_EXERCISE DIRECTIONS:_ This exercise calls for the line with "396 287 516]", the line with "299 382 328]", and all lines between them in the material below, output exactly and with no other lines.

_SUPPLIED MATERIAL:_
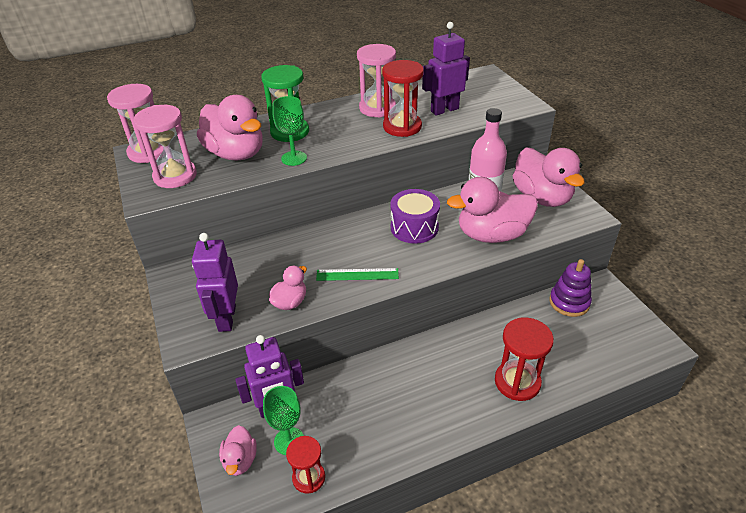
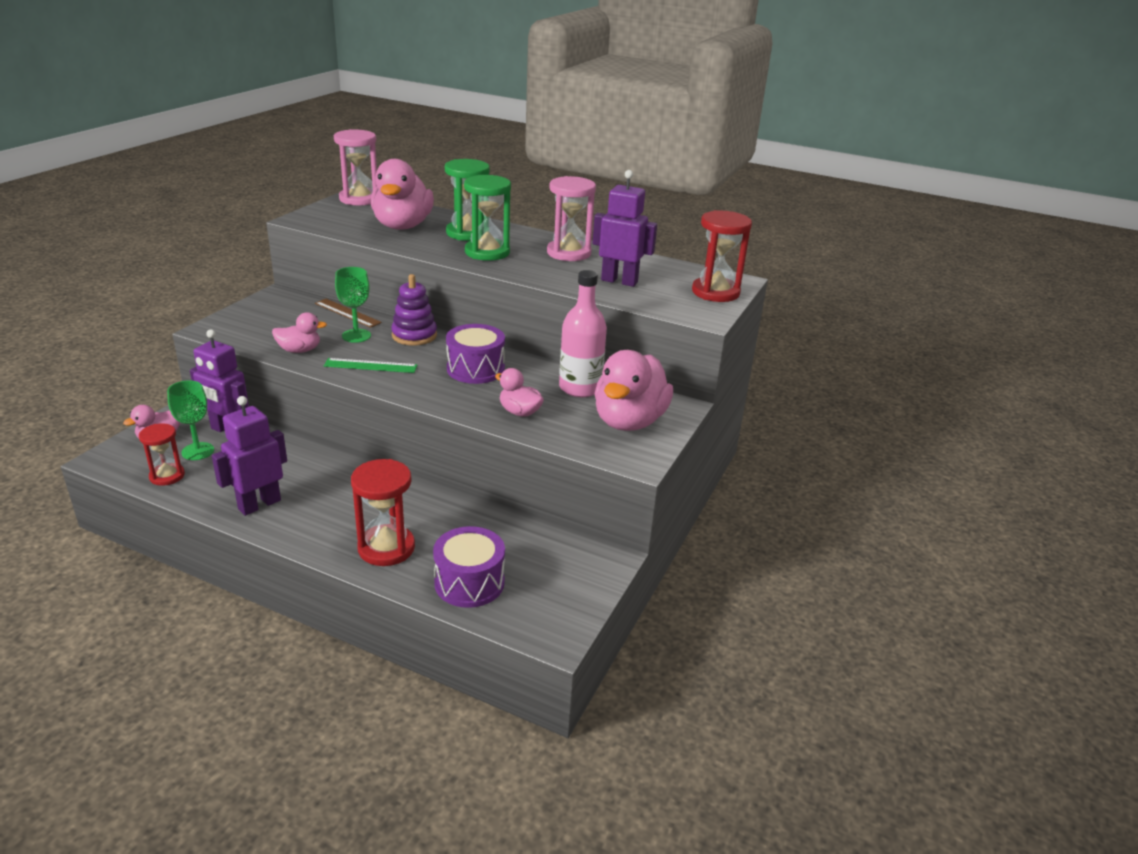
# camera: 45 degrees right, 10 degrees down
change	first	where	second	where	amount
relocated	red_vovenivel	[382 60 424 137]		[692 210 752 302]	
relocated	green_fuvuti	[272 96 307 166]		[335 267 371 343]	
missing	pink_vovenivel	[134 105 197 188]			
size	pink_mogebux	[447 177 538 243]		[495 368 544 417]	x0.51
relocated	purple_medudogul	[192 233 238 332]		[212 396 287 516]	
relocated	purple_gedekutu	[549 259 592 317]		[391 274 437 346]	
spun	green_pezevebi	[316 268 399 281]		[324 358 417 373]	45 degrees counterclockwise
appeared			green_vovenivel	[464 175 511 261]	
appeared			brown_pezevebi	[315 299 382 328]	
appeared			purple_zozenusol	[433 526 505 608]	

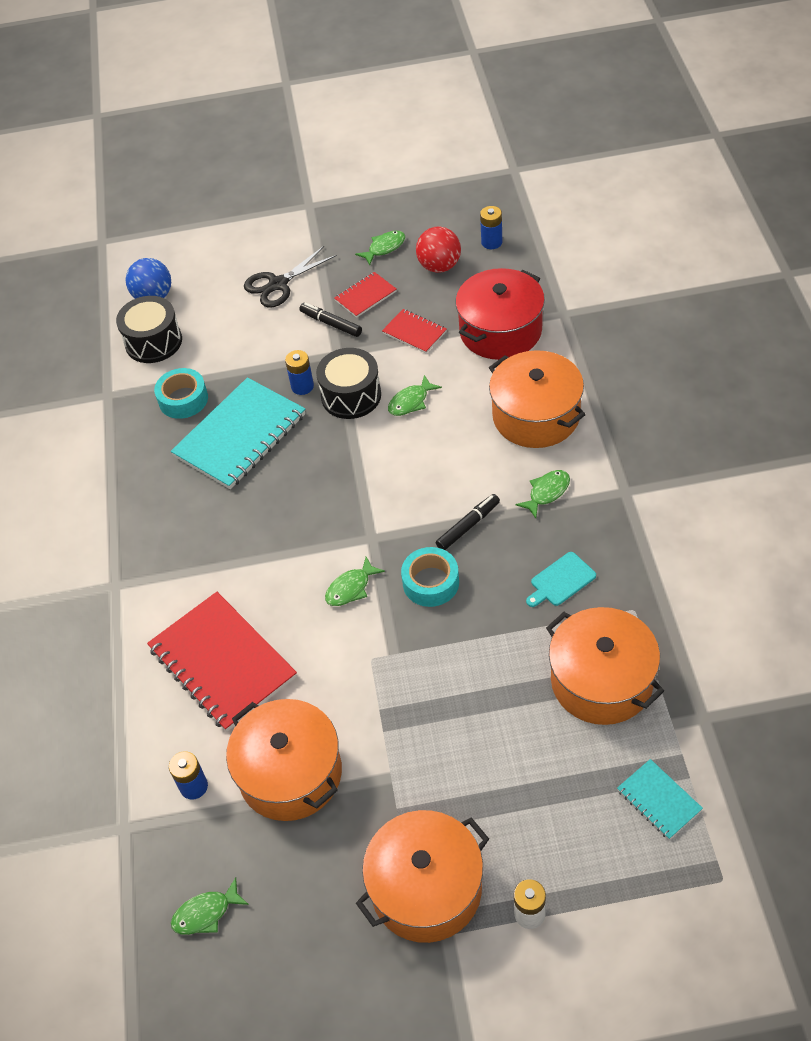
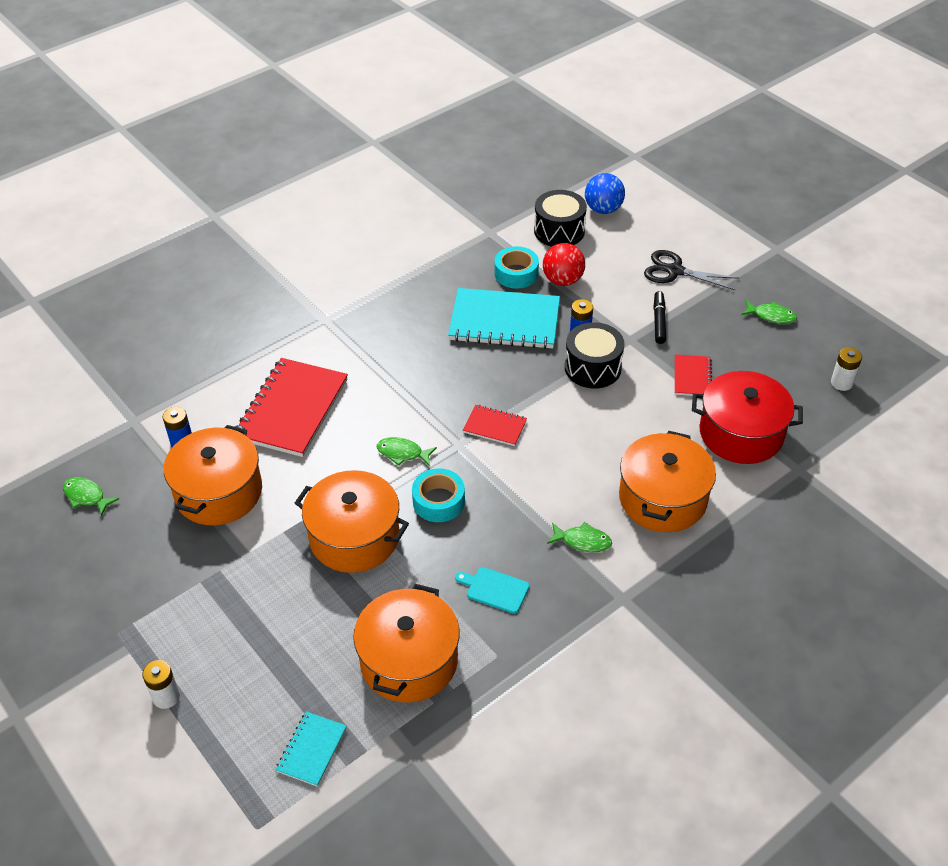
# camera: 55 degrees right, 5 degrees down
change	first	where	second	where	amount
colour	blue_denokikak	[480 206 502 249]	white_denokikak	[831 347 862 391]	
relocated	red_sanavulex	[416 227 461 273]		[543 243 585 286]	
relocated	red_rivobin	[334 272 397 318]		[463 405 527 446]	
missing	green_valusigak	[388 375 442 416]			
missing	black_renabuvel	[436 494 500 550]			
relocated	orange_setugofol	[356 810 489 943]		[295 470 409 573]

_SOLUTION FOR THIS EXERCISE:_
relocated	purple_medudogul	[192 233 238 332]		[212 396 287 516]	
relocated	purple_gedekutu	[549 259 592 317]		[391 274 437 346]	
spun	green_pezevebi	[316 268 399 281]		[324 358 417 373]	45 degrees counterclockwise
appeared			green_vovenivel	[464 175 511 261]	
appeared			brown_pezevebi	[315 299 382 328]	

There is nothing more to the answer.